- What you are asked to do: Return verbatim every line from the first line of the data below to the line that contains "green spool [93,218,165,279]", inclusive, and no further.

- Supplied material:
━━━━━━━━━━━━━━━━━━━━

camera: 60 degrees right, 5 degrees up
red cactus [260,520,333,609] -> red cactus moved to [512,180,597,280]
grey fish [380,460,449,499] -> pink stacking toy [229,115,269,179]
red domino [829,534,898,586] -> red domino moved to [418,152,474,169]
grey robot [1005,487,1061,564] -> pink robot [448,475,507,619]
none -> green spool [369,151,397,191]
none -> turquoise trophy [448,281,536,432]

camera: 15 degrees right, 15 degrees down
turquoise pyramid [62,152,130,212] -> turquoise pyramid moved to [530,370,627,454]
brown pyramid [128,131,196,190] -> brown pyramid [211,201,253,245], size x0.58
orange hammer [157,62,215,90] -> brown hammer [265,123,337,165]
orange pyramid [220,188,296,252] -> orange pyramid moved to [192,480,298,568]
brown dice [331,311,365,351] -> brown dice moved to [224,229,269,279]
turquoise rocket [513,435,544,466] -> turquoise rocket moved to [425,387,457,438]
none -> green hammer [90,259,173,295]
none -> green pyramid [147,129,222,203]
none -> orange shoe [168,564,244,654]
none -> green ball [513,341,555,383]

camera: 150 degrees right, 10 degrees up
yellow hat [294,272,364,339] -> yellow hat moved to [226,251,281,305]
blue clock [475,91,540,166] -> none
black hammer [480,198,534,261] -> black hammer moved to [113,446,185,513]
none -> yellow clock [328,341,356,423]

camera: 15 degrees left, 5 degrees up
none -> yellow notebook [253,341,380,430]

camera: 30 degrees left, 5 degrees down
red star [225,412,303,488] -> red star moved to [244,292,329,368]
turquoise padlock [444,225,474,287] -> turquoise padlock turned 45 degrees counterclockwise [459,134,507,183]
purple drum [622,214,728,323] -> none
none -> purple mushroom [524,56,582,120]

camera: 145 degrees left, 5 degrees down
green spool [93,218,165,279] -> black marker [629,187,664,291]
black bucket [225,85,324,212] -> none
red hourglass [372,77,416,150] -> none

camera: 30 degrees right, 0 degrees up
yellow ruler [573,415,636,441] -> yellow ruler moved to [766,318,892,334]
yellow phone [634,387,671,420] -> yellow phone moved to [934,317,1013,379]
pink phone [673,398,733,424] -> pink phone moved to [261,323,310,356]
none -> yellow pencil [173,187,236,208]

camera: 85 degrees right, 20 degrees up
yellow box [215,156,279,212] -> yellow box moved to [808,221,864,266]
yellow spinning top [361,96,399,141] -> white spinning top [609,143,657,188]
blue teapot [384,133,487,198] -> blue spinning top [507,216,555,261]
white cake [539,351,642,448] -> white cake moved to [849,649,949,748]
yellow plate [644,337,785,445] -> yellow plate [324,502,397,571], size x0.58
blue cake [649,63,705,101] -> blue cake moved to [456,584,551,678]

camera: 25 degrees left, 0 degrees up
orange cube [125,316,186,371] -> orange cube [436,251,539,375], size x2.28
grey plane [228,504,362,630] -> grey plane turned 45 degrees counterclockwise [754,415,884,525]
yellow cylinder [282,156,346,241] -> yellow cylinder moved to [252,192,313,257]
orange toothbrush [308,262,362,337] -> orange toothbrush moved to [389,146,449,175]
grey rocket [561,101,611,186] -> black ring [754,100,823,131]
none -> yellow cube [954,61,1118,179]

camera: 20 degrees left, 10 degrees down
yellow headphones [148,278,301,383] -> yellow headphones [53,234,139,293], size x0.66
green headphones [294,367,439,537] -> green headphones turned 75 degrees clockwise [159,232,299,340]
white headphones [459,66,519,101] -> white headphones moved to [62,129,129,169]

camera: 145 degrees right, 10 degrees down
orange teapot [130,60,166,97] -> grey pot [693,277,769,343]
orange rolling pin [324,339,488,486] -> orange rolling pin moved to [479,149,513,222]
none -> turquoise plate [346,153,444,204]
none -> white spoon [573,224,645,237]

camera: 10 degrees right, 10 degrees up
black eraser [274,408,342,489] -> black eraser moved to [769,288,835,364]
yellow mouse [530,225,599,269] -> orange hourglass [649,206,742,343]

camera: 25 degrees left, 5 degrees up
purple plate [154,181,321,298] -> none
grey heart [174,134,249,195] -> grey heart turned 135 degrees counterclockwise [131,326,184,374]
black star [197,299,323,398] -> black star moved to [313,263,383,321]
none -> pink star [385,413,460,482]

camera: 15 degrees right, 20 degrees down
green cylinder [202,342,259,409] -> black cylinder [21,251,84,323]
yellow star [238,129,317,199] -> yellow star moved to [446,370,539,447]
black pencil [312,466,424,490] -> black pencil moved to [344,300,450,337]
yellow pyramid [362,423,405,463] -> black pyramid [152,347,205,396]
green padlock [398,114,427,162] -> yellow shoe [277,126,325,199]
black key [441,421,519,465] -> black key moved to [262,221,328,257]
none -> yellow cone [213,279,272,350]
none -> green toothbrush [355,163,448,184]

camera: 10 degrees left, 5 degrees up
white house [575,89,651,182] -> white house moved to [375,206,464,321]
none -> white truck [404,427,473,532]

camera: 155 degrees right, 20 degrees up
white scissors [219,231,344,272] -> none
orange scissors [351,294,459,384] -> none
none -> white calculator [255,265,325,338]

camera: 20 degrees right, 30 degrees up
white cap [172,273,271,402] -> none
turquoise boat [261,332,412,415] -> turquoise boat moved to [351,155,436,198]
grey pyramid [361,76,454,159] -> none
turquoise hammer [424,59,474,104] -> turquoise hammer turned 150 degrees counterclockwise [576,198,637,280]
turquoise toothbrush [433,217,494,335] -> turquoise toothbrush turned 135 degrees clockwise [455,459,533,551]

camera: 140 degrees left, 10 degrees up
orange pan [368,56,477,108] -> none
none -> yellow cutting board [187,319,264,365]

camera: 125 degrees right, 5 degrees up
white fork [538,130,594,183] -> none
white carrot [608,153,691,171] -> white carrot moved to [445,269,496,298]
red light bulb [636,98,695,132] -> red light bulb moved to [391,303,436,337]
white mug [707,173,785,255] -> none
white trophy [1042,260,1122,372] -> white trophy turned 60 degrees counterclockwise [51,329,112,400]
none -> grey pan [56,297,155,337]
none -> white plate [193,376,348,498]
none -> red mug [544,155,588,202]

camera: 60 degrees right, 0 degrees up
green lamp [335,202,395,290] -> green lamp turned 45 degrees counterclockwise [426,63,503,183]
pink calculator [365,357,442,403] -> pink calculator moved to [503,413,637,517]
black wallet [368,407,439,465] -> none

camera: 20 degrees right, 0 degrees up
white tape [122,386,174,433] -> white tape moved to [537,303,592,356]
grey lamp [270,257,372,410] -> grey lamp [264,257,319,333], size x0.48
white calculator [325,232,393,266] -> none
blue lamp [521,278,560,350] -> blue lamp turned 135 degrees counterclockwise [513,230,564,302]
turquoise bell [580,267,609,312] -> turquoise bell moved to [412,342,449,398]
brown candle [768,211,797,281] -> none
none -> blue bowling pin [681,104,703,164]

━━━━━━━━━━━━━━━━━━━━

- Response area:
camera: 60 degrees right, 5 degrees up
red cactus [260,520,333,609] -> red cactus moved to [512,180,597,280]
grey fish [380,460,449,499] -> pink stacking toy [229,115,269,179]
red domino [829,534,898,586] -> red domino moved to [418,152,474,169]
grey robot [1005,487,1061,564] -> pink robot [448,475,507,619]
none -> green spool [369,151,397,191]
none -> turquoise trophy [448,281,536,432]

camera: 15 degrees right, 15 degrees down
turquoise pyramid [62,152,130,212] -> turquoise pyramid moved to [530,370,627,454]
brown pyramid [128,131,196,190] -> brown pyramid [211,201,253,245], size x0.58
orange hammer [157,62,215,90] -> brown hammer [265,123,337,165]
orange pyramid [220,188,296,252] -> orange pyramid moved to [192,480,298,568]
brown dice [331,311,365,351] -> brown dice moved to [224,229,269,279]
turquoise rocket [513,435,544,466] -> turquoise rocket moved to [425,387,457,438]
none -> green hammer [90,259,173,295]
none -> green pyramid [147,129,222,203]
none -> orange shoe [168,564,244,654]
none -> green ball [513,341,555,383]

camera: 150 degrees right, 10 degrees up
yellow hat [294,272,364,339] -> yellow hat moved to [226,251,281,305]
blue clock [475,91,540,166] -> none
black hammer [480,198,534,261] -> black hammer moved to [113,446,185,513]
none -> yellow clock [328,341,356,423]

camera: 15 degrees left, 5 degrees up
none -> yellow notebook [253,341,380,430]

camera: 30 degrees left, 5 degrees down
red star [225,412,303,488] -> red star moved to [244,292,329,368]
turquoise padlock [444,225,474,287] -> turquoise padlock turned 45 degrees counterclockwise [459,134,507,183]
purple drum [622,214,728,323] -> none
none -> purple mushroom [524,56,582,120]

camera: 145 degrees left, 5 degrees down
green spool [93,218,165,279] -> black marker [629,187,664,291]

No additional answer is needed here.